* [PROBLEM] Only the lines from the one with "(marrón) (5th from" through the last line of the data below are to be duplicated, exactly and without pictures.

*** Opening DATASET EXCERPTS ***

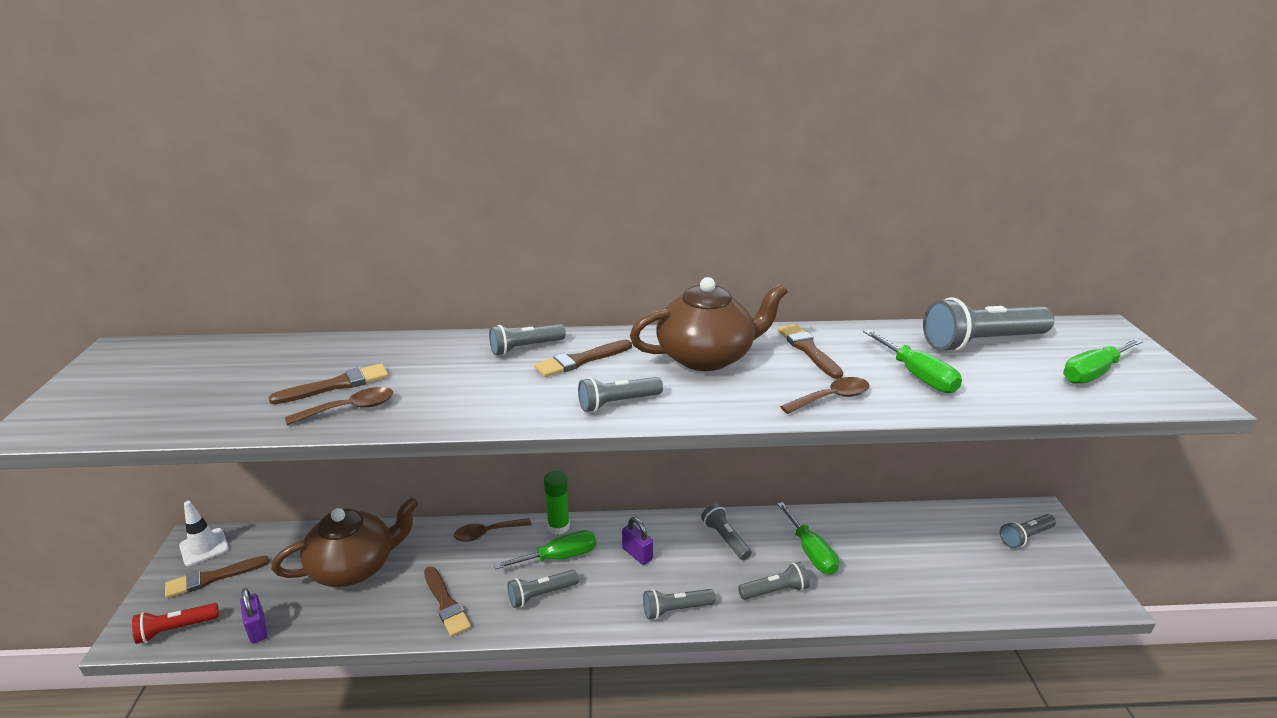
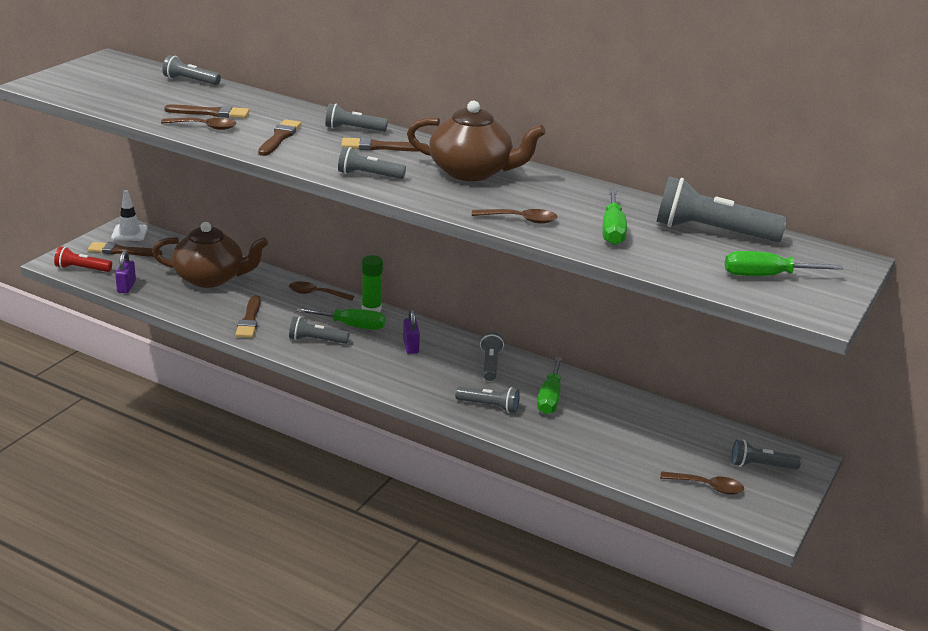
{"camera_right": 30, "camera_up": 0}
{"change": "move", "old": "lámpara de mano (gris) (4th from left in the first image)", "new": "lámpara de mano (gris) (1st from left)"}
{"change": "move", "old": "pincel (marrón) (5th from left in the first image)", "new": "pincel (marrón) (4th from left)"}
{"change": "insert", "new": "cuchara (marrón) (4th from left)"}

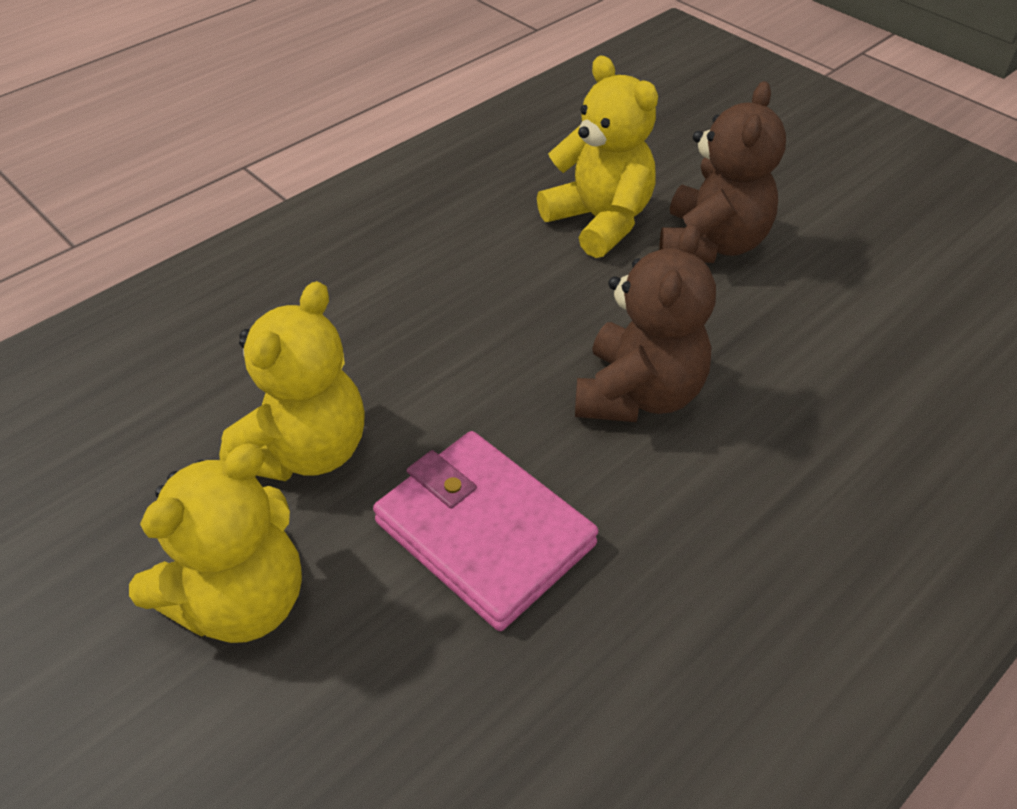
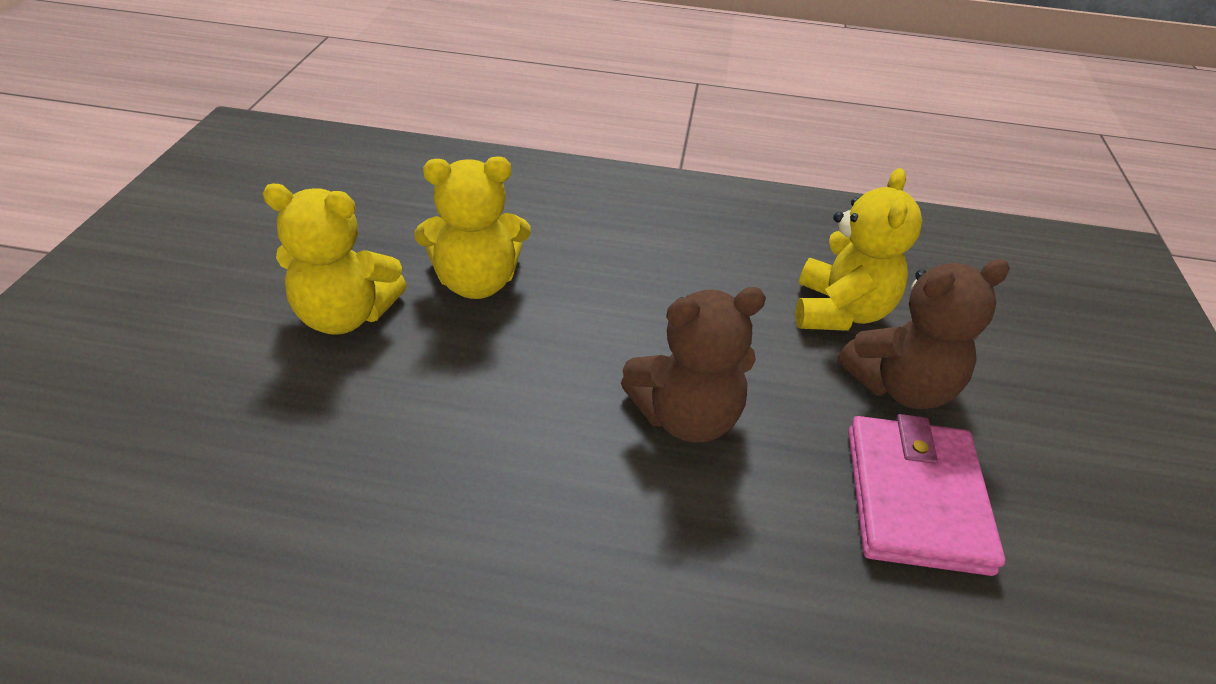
{"camera_right": 50, "camera_up": -5}
{"change": "move", "old": "cartera (rosa)"}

*** Closing DATASET EXCERPTS ***

* [FINISHED EXERCISE]
{"change": "move", "old": "pincel (marrón) (5th from left in the first image)", "new": "pincel (marrón) (4th from left)"}
{"change": "insert", "new": "cuchara (marrón) (4th from left)"}

{"camera_right": 50, "camera_up": -5}
{"change": "move", "old": "cartera (rosa)"}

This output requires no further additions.